What is needed
Scan the data beneath this task and copy each line that includes "BUZZER".

########################################

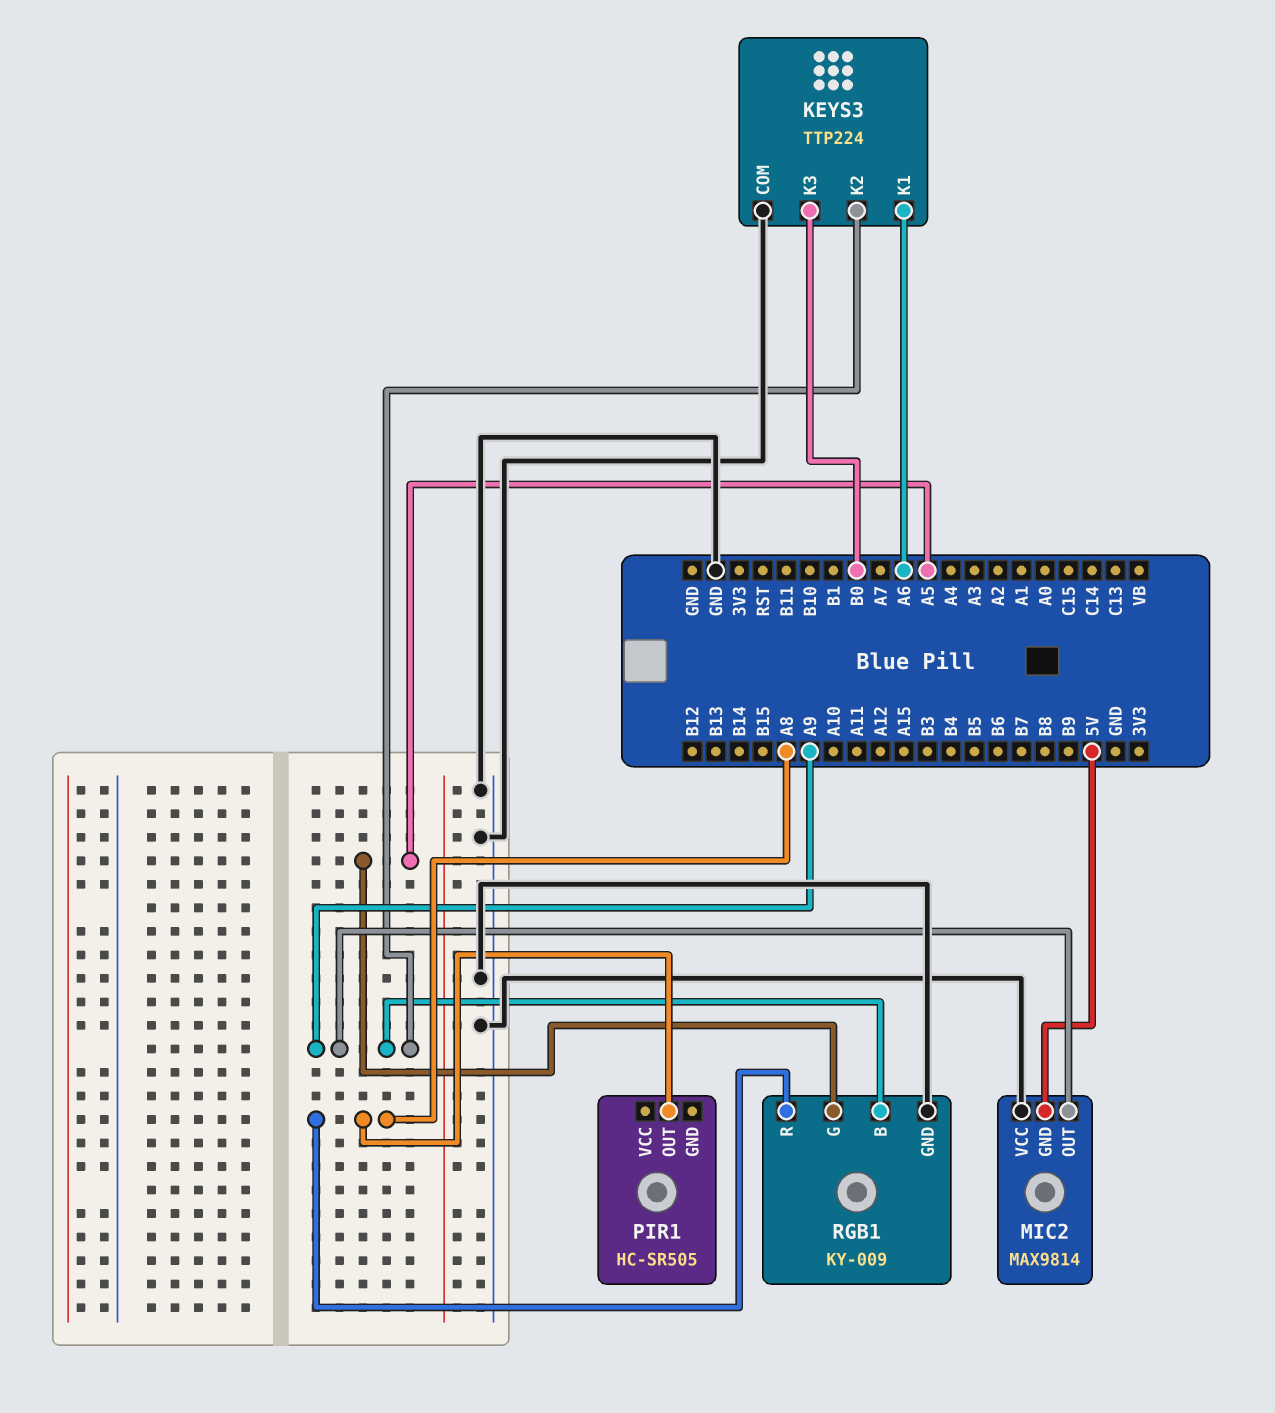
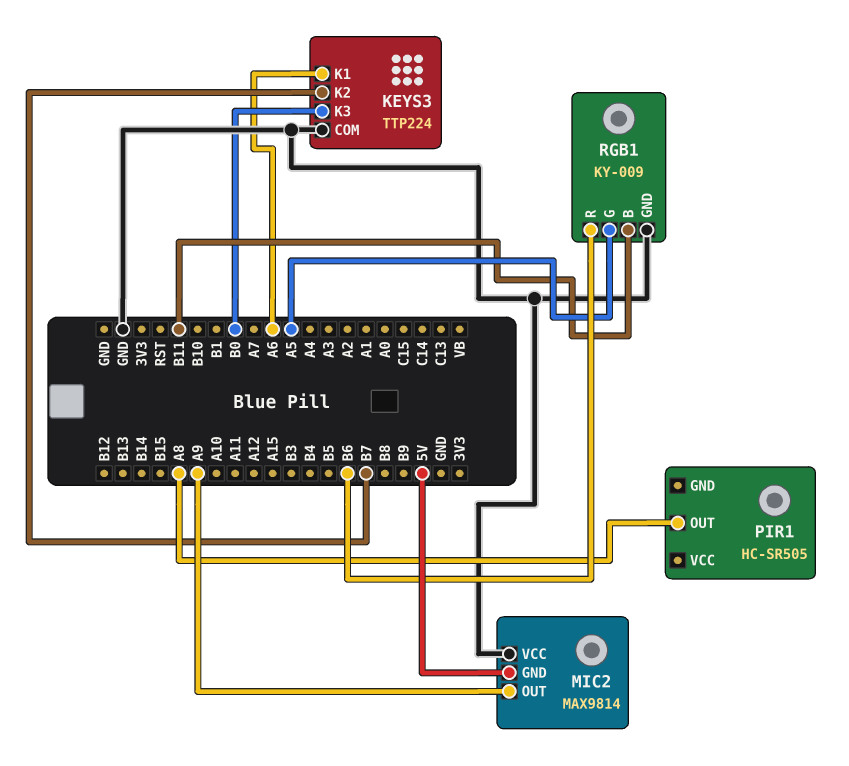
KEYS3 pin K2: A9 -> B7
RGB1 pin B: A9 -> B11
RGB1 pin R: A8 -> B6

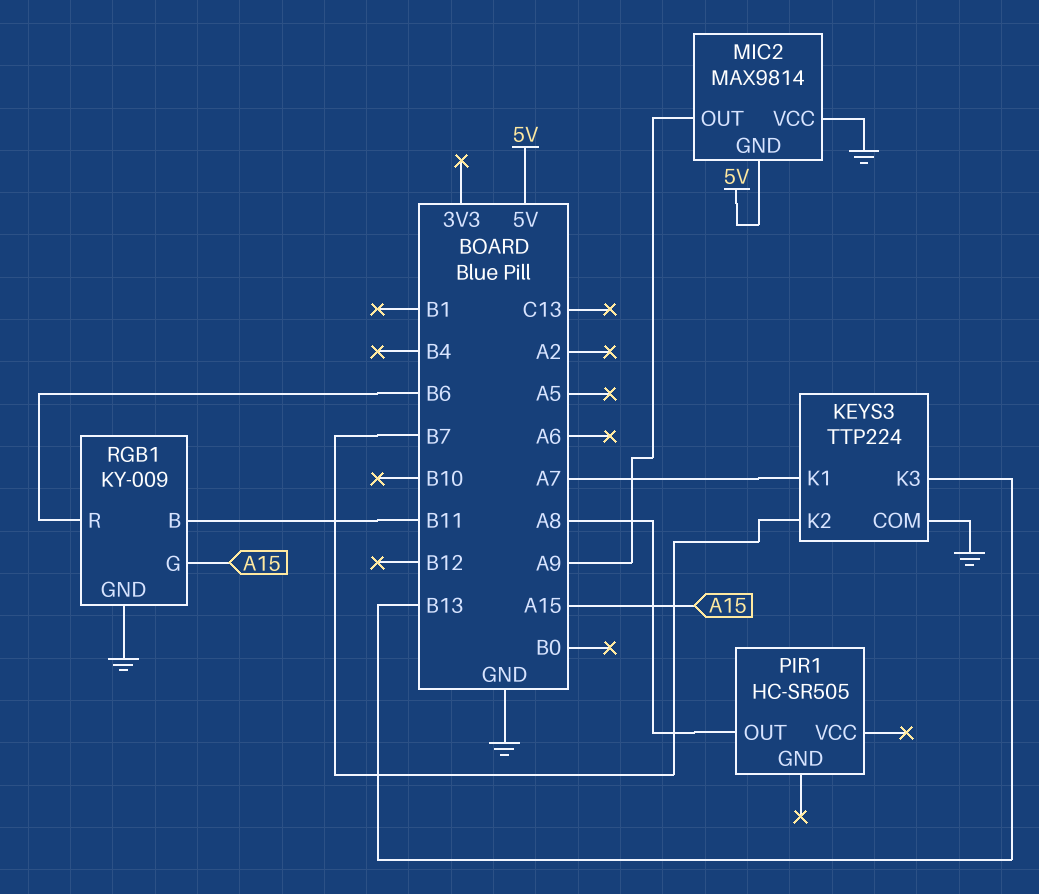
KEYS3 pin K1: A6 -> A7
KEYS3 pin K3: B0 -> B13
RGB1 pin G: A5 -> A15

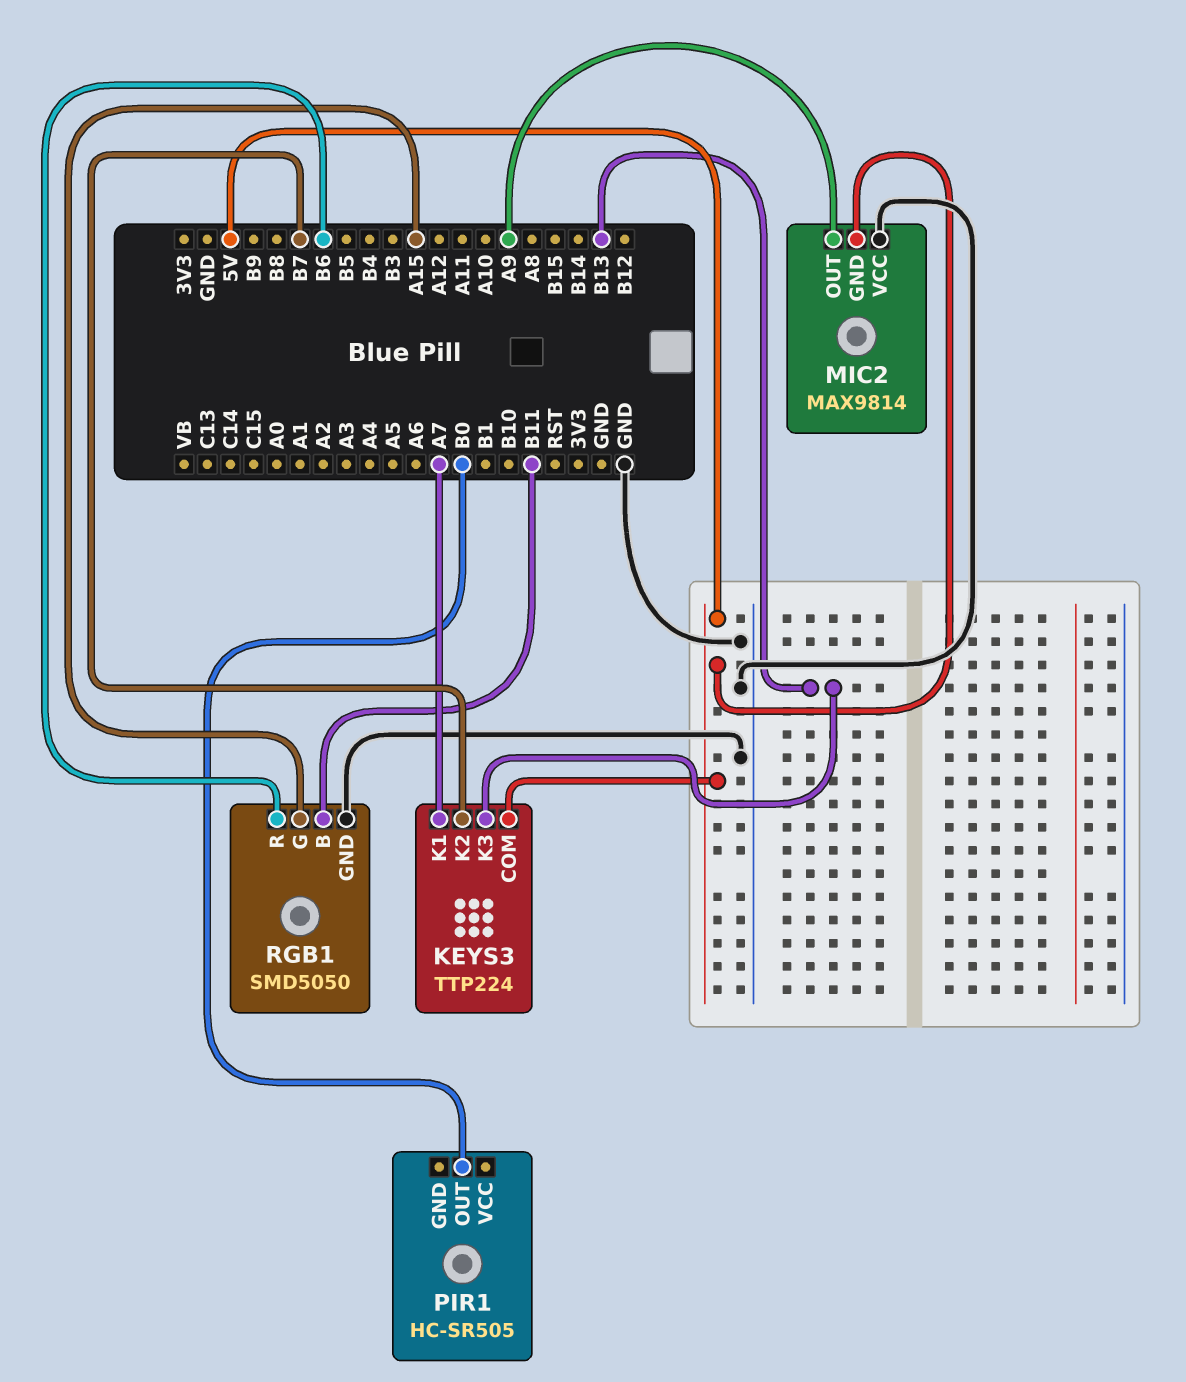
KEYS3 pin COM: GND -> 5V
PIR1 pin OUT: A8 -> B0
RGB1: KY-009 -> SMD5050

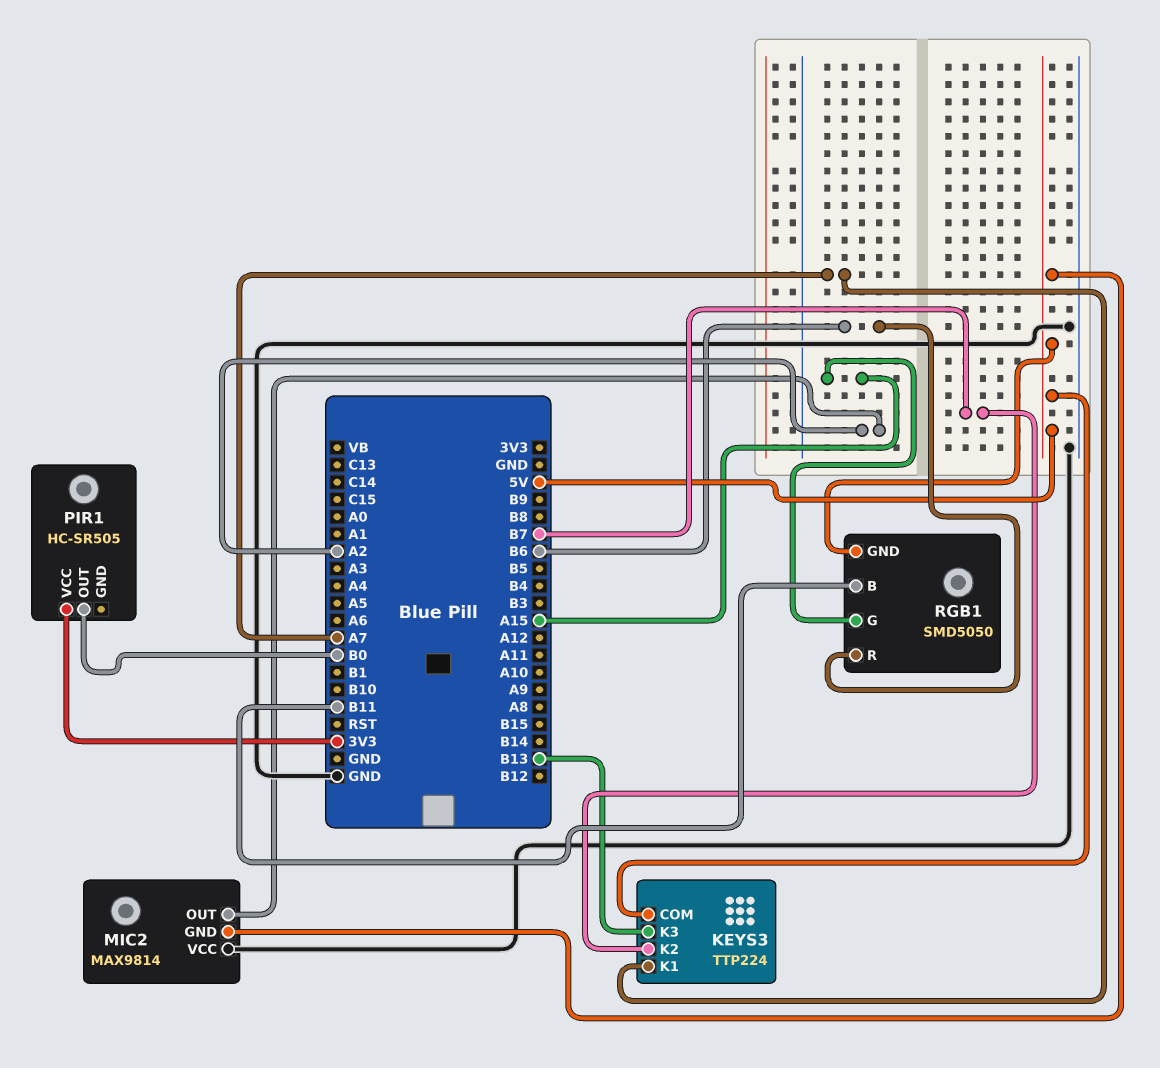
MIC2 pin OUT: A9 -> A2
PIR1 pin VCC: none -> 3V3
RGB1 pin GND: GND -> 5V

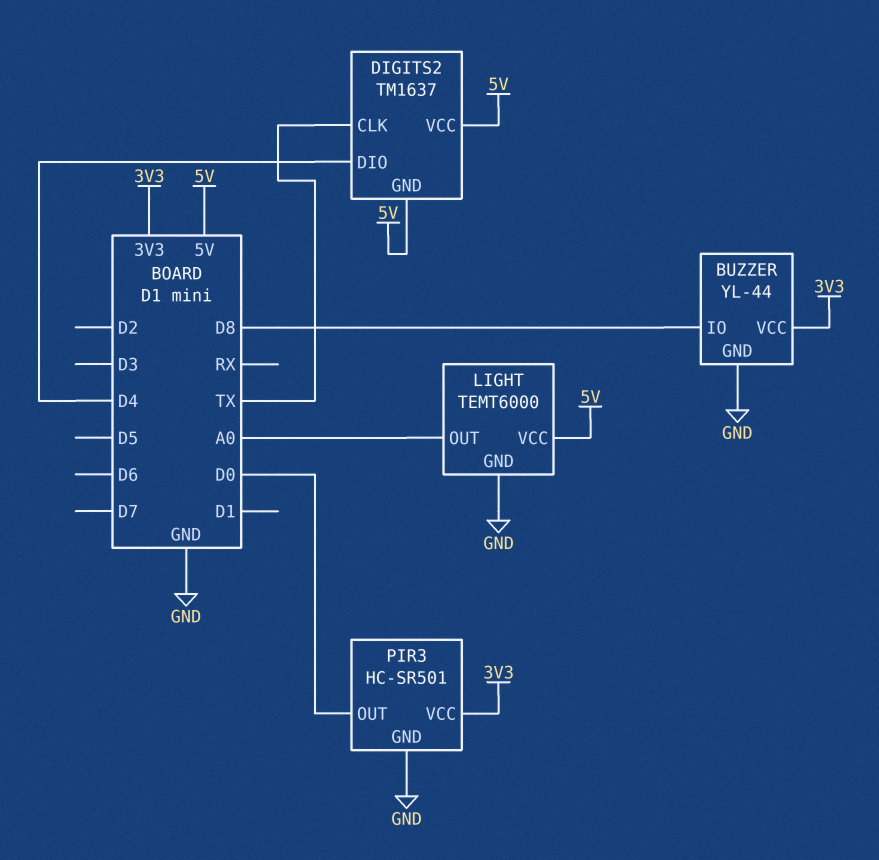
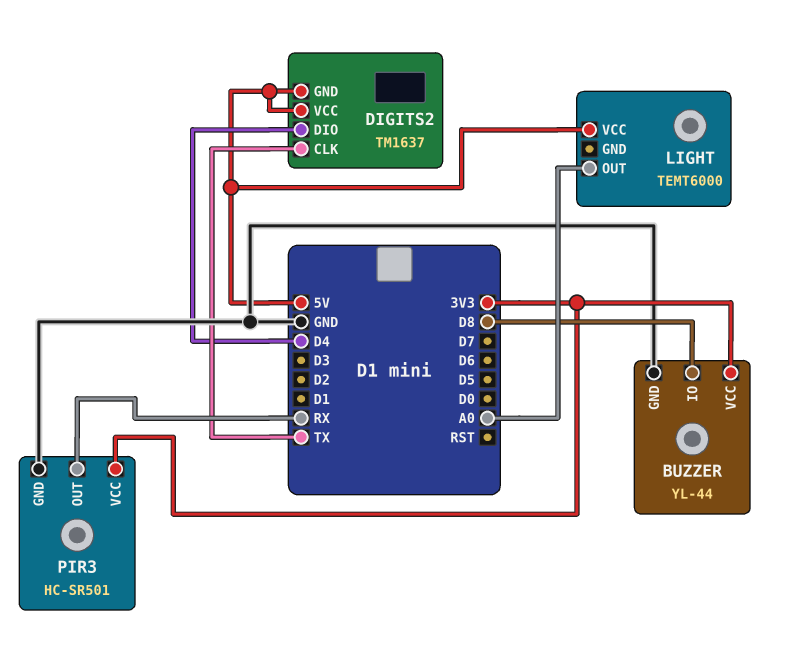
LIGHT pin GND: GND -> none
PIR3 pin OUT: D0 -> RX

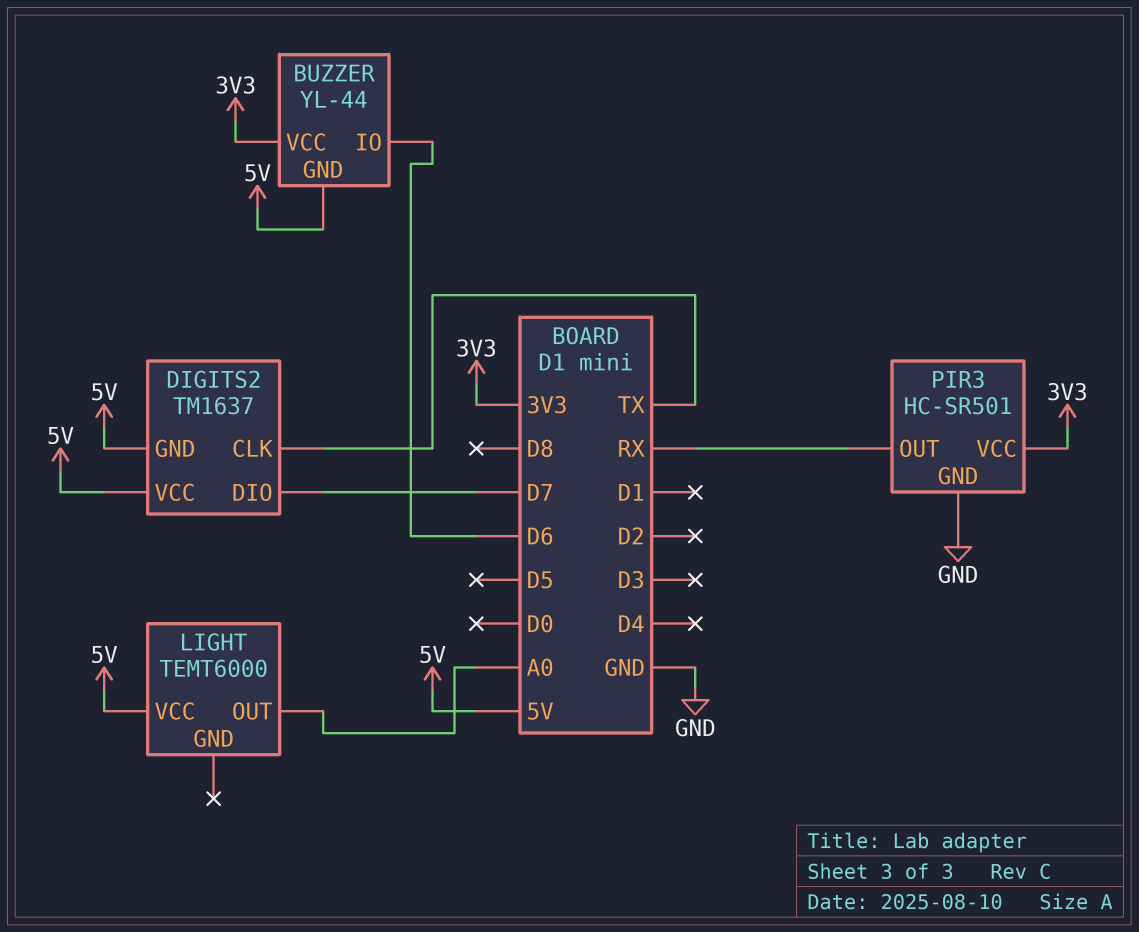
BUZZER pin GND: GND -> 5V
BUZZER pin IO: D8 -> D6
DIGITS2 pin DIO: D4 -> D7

########################################

Task answer
BUZZER pin GND: GND -> 5V
BUZZER pin IO: D8 -> D6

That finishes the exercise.